*Goal of the exercise*:
The reply should be an exact repeat of the listing, with no pictures in it.
━━ Available data
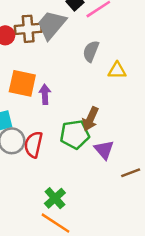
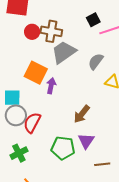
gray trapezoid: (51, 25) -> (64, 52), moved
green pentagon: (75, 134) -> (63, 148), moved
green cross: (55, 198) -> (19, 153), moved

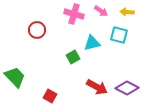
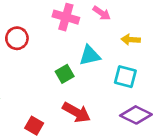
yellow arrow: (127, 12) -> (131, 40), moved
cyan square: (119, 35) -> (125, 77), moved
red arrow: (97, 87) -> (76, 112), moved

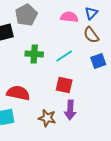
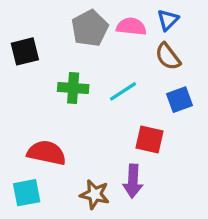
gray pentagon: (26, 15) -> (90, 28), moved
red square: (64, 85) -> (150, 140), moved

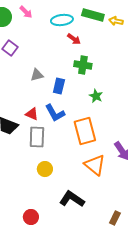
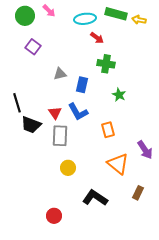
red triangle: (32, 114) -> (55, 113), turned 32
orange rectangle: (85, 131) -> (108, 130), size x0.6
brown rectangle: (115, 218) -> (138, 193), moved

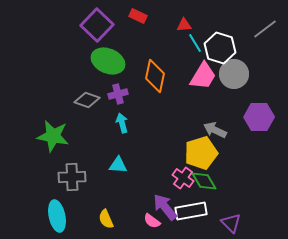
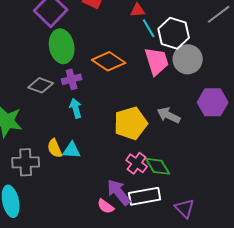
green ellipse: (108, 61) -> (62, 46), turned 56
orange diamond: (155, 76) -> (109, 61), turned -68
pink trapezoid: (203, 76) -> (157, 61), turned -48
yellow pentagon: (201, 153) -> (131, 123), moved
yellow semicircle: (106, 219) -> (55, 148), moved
━━━━
*Completed task*:
gray trapezoid: (51, 25) -> (64, 52), moved
green pentagon: (75, 134) -> (63, 148), moved
green cross: (55, 198) -> (19, 153), moved

yellow arrow: (127, 12) -> (131, 40), moved
cyan square: (119, 35) -> (125, 77), moved
red arrow: (97, 87) -> (76, 112), moved

gray pentagon: (26, 15) -> (90, 28), moved
red square: (64, 85) -> (150, 140), moved

red triangle: (32, 114) -> (55, 113), turned 32
orange rectangle: (85, 131) -> (108, 130), size x0.6
brown rectangle: (115, 218) -> (138, 193), moved

green ellipse: (108, 61) -> (62, 46), turned 56
orange diamond: (155, 76) -> (109, 61), turned -68
pink trapezoid: (203, 76) -> (157, 61), turned -48
yellow pentagon: (201, 153) -> (131, 123), moved
yellow semicircle: (106, 219) -> (55, 148), moved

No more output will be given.